Structured diff data:
_ _ _
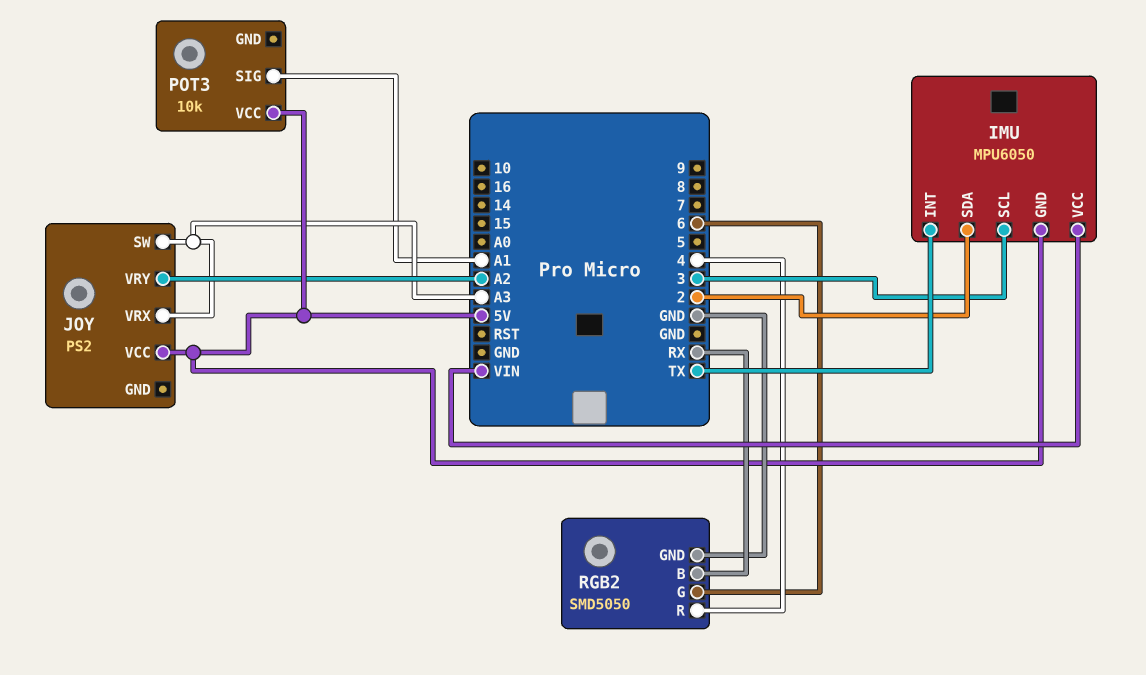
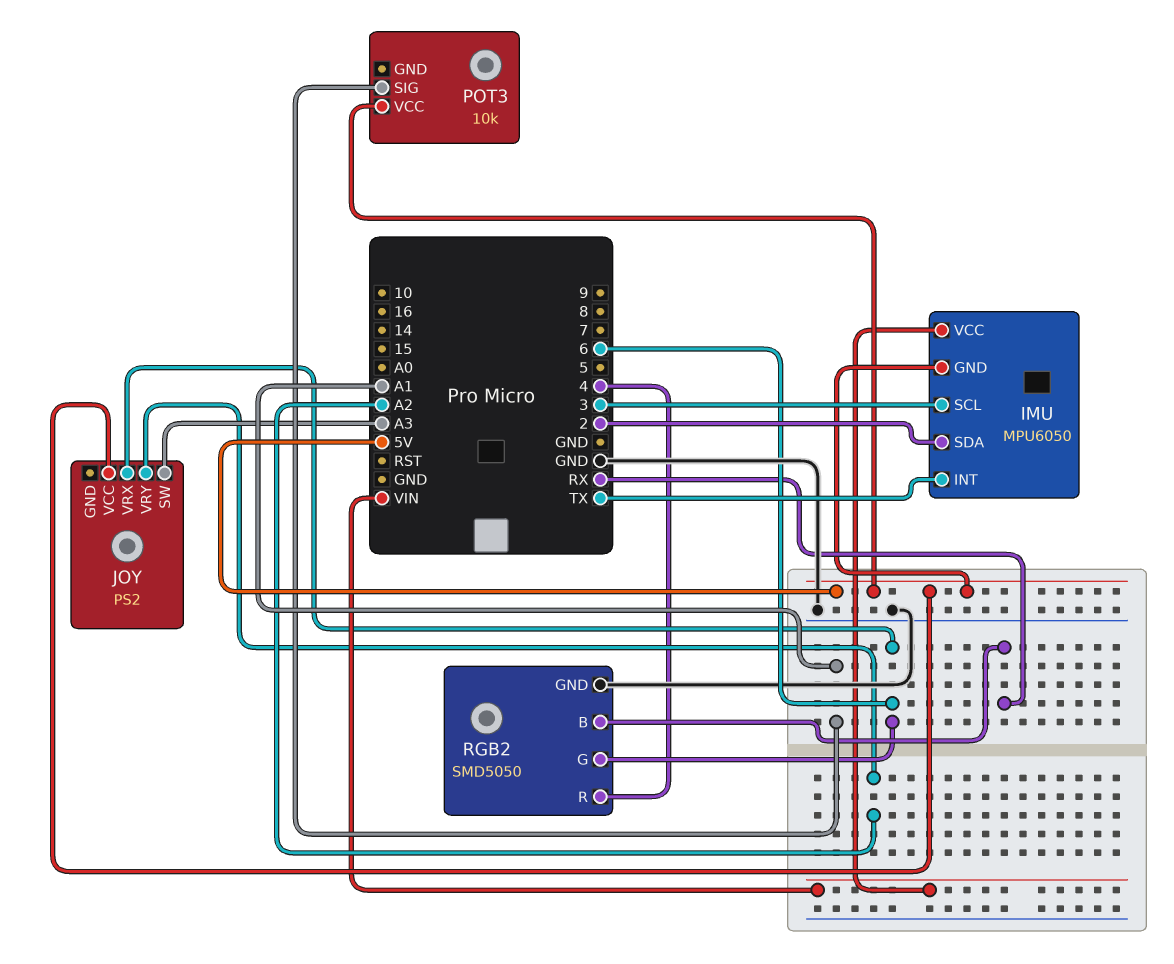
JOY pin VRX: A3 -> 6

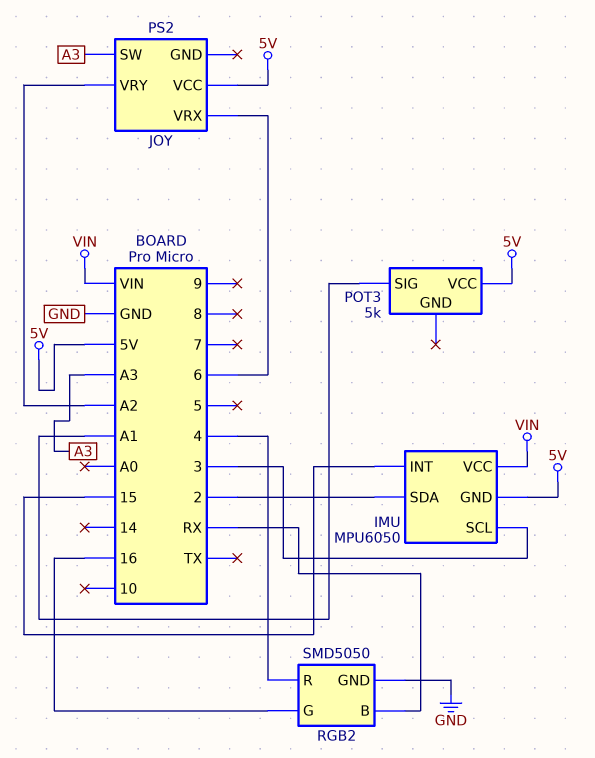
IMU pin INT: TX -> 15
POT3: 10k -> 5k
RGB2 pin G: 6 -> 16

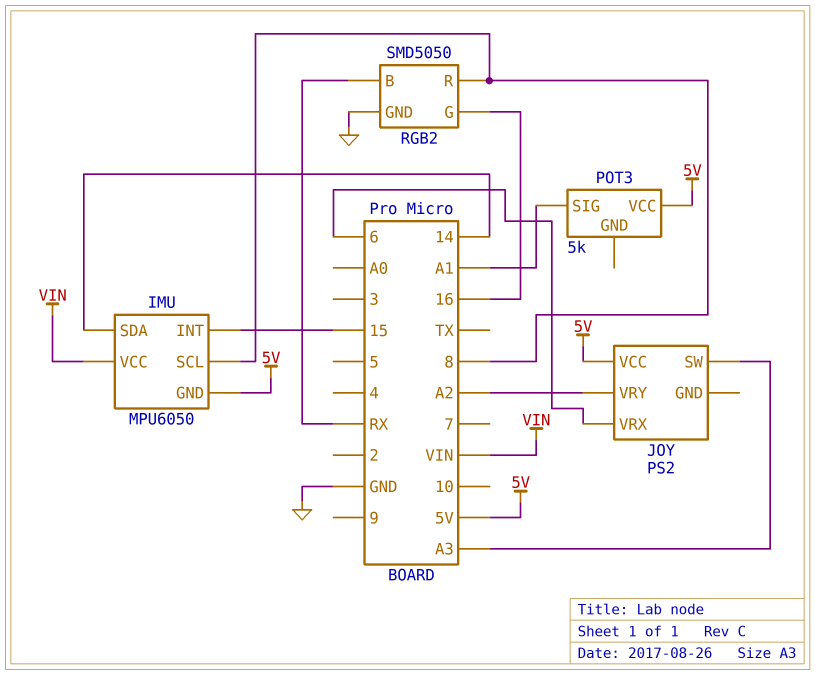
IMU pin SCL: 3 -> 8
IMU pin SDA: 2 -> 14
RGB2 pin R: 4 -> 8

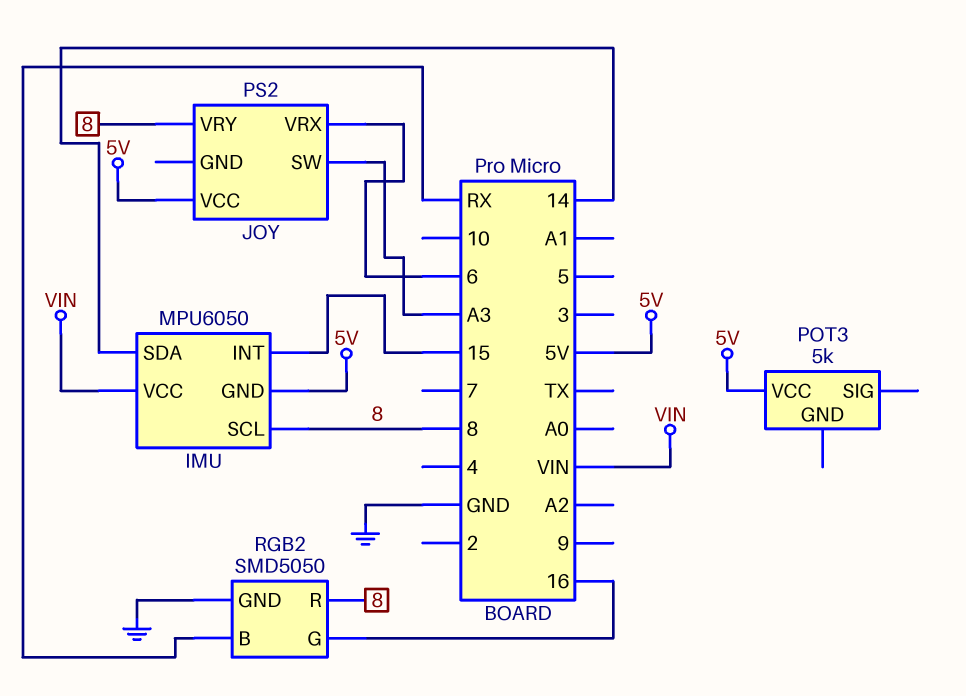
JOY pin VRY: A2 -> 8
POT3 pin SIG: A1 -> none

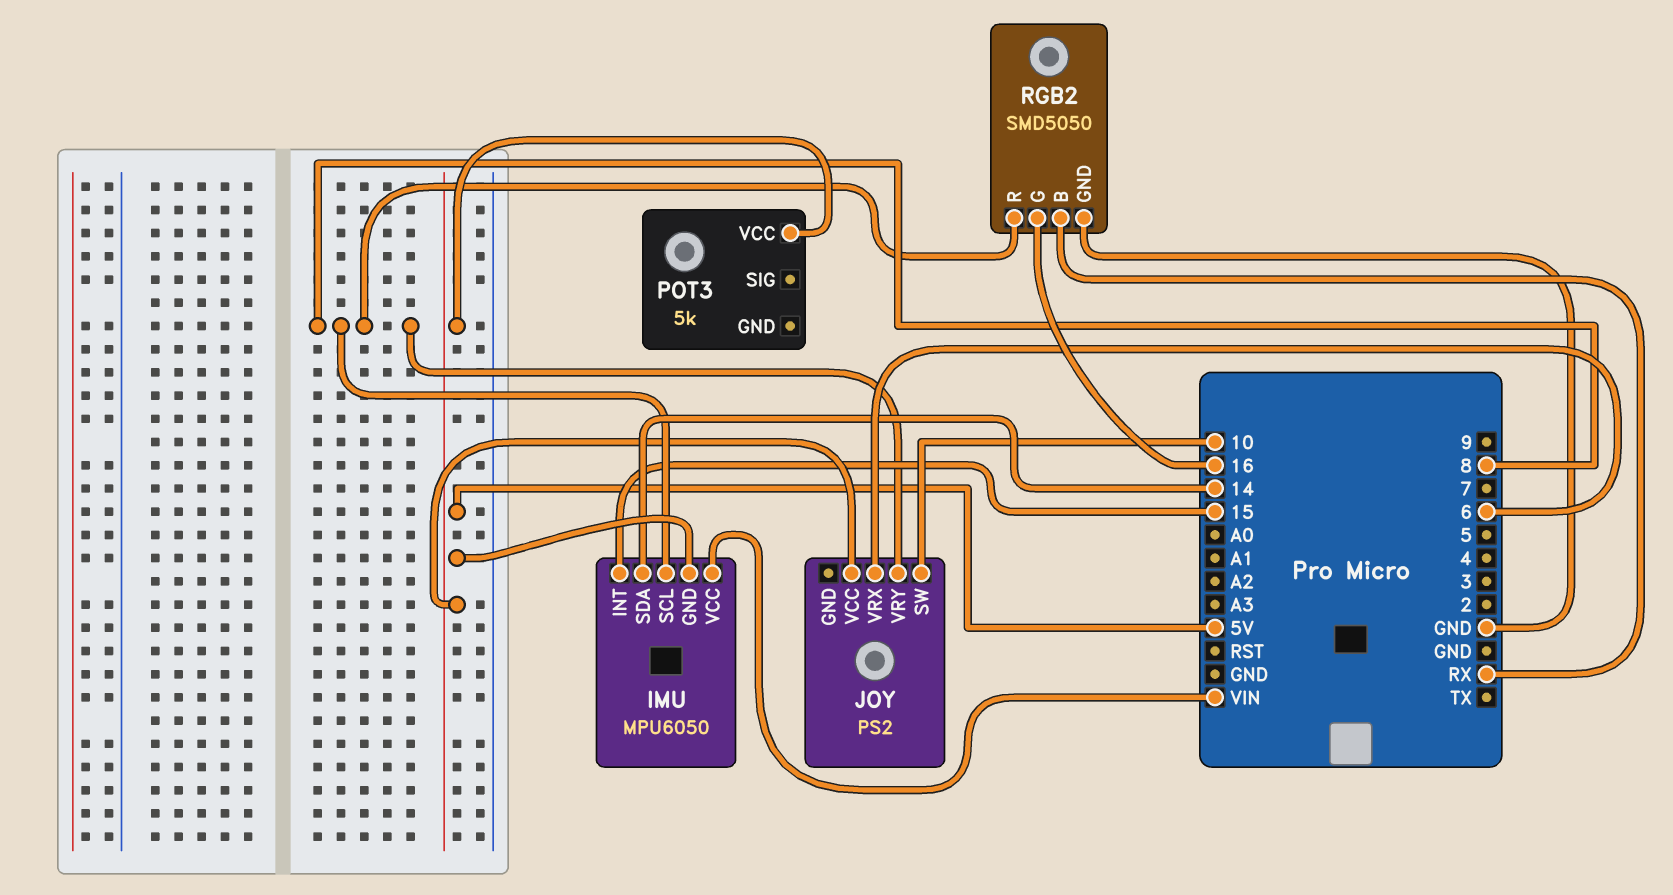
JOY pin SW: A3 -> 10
_ _ _
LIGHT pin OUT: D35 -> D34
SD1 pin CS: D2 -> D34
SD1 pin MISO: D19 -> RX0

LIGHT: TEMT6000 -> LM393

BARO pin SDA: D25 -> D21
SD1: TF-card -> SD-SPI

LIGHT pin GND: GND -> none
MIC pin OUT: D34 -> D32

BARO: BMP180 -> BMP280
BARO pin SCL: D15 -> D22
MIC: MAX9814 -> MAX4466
_ _ _
Leave out every picture, and copy exactly the lines above starting at the one holding "POT3: 10k -> 5k" and ending at the one holding "JOY pin SW: A3 -> 10", no more and no less.

Answer below:
POT3: 10k -> 5k
RGB2 pin G: 6 -> 16

IMU pin SCL: 3 -> 8
IMU pin SDA: 2 -> 14
RGB2 pin R: 4 -> 8

JOY pin VRY: A2 -> 8
POT3 pin SIG: A1 -> none

JOY pin SW: A3 -> 10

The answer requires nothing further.